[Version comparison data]
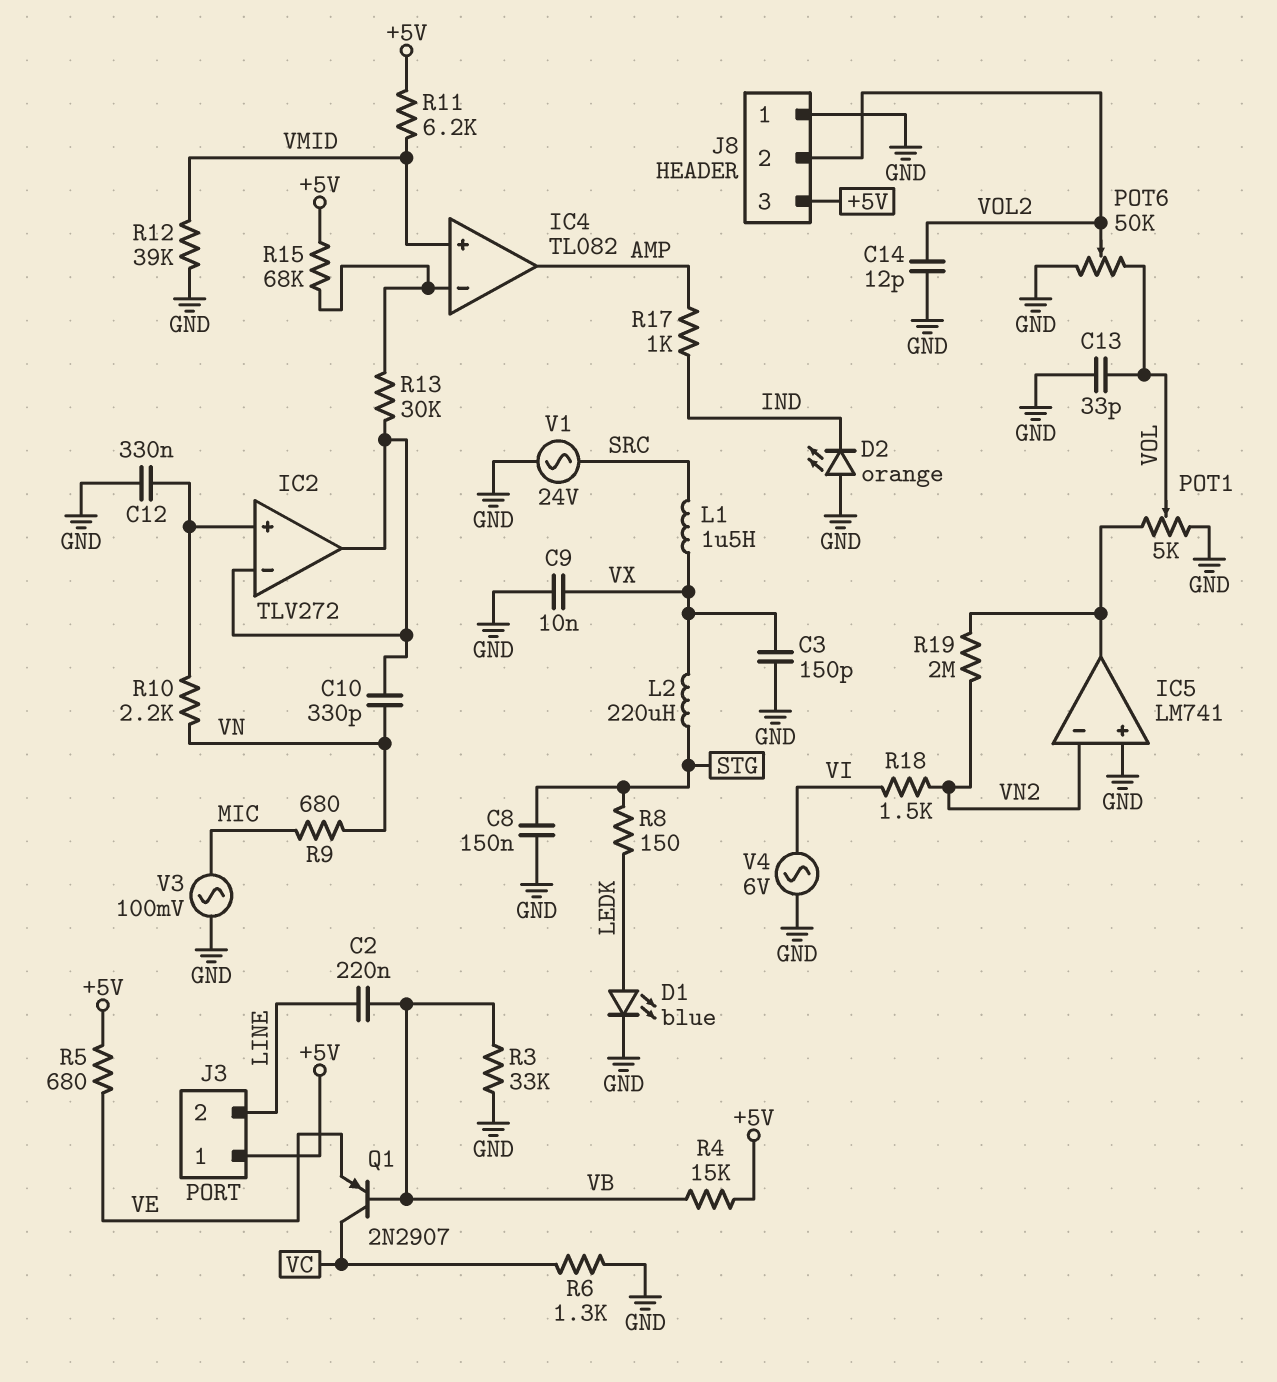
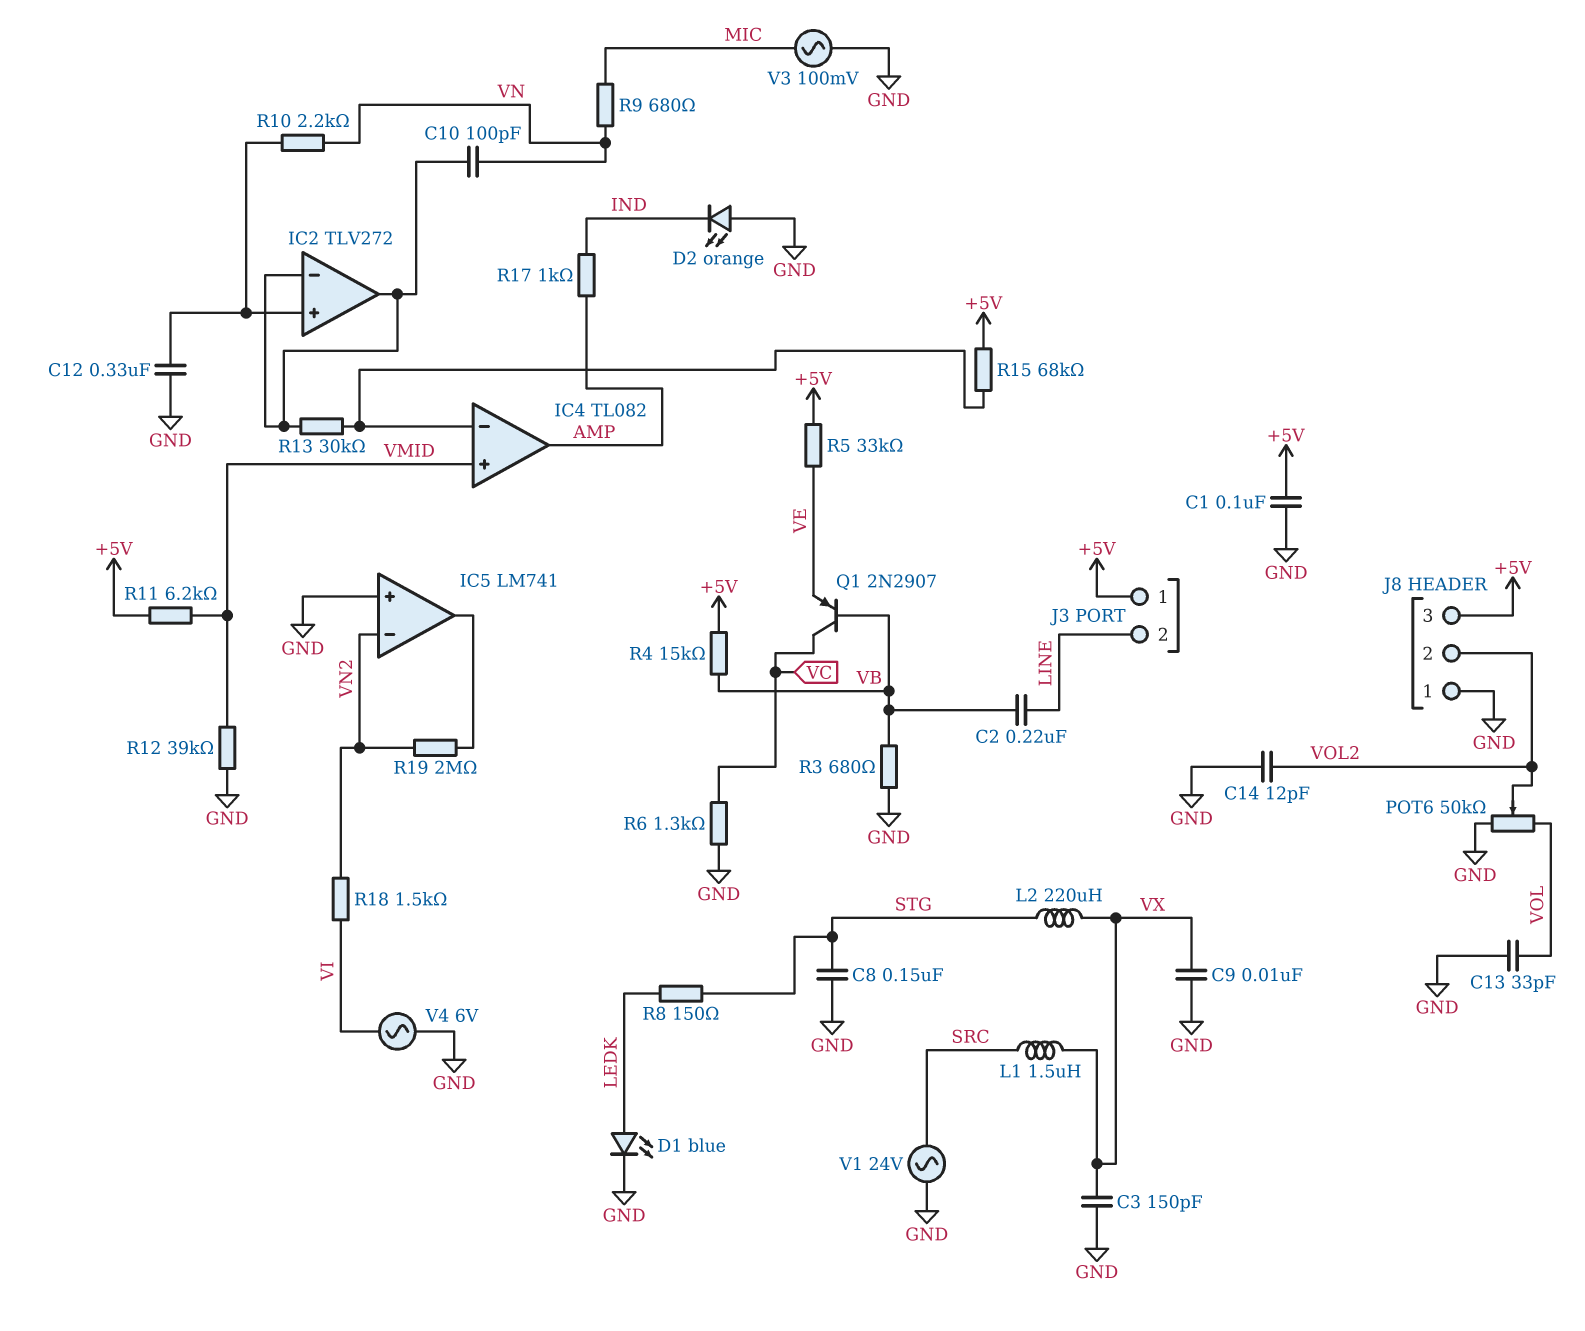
C1: none -> 100nF (+5V, GND)
C10: 330pF (IC2/in-, VN) -> 100pF (IC2/in-, VN)
POT1: 5k (GND, IC5/out, wiper VOL) -> none
R3: 33k (GND, VB) -> 680 (GND, VB)
R5: 680 (+5V, VE) -> 33k (+5V, VE)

▶ [Assigned task] Look for the line with "POT1: 5k (GND, IC5/out, wiper VOL) -> none" in the records above. Repeat it and each line after it exactly.

▶ [Solution to this problem]
POT1: 5k (GND, IC5/out, wiper VOL) -> none
R3: 33k (GND, VB) -> 680 (GND, VB)
R5: 680 (+5V, VE) -> 33k (+5V, VE)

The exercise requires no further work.